Starting at the top line, print the entries below exactly as they are and skip every picture.
Start of Records for the task
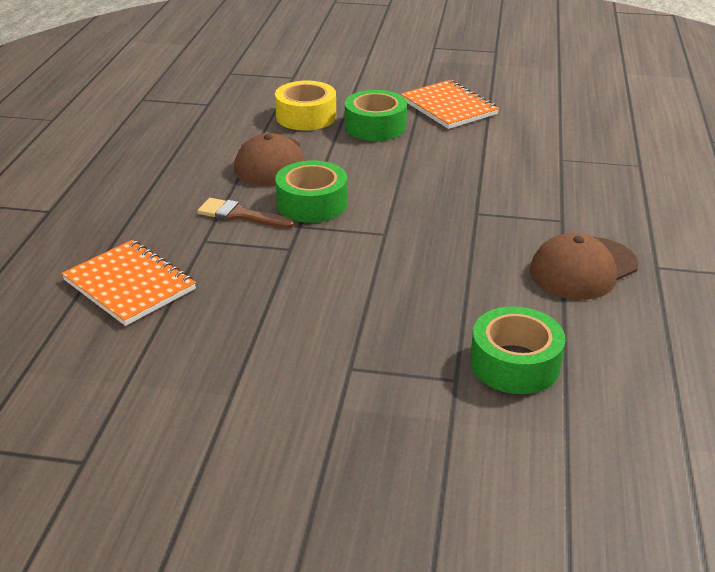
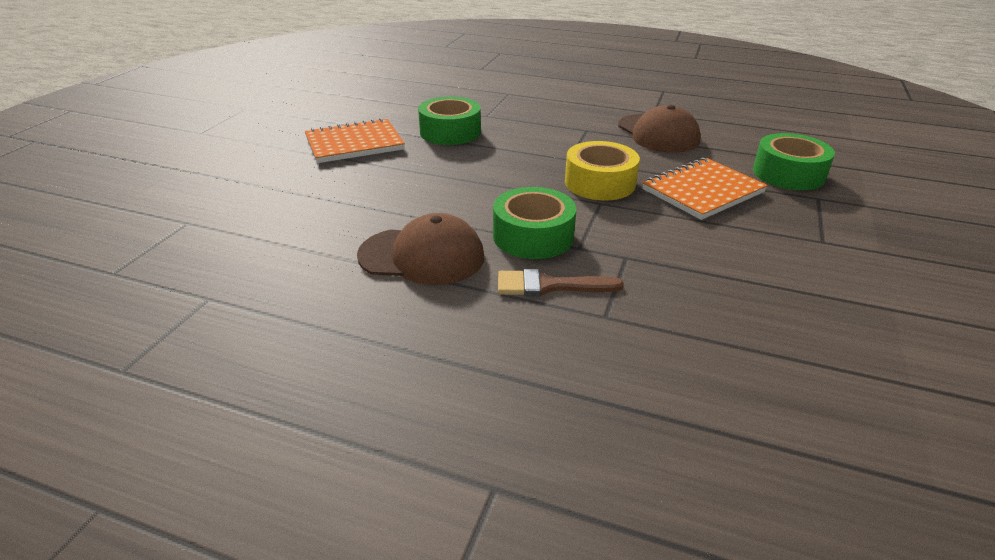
camera: 80 degrees left, 0 degrees up
(129, 285) = (713, 383): orange notebook -> orange notebook (703, 191)
(240, 215) = (549, 286): brown brush -> brown brush turned 60 degrees clockwise
(306, 116) = (314, 222): yellow tape -> yellow tape (599, 183)
(375, 126) = (371, 184): green tape -> green tape (450, 132)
End of Records for the task
— Answer box —
camera: 80 degrees left, 0 degrees up
(129, 285) = (713, 383): orange notebook -> orange notebook (703, 191)
(240, 215) = (549, 286): brown brush -> brown brush turned 60 degrees clockwise
(306, 116) = (314, 222): yellow tape -> yellow tape (599, 183)
(375, 126) = (371, 184): green tape -> green tape (450, 132)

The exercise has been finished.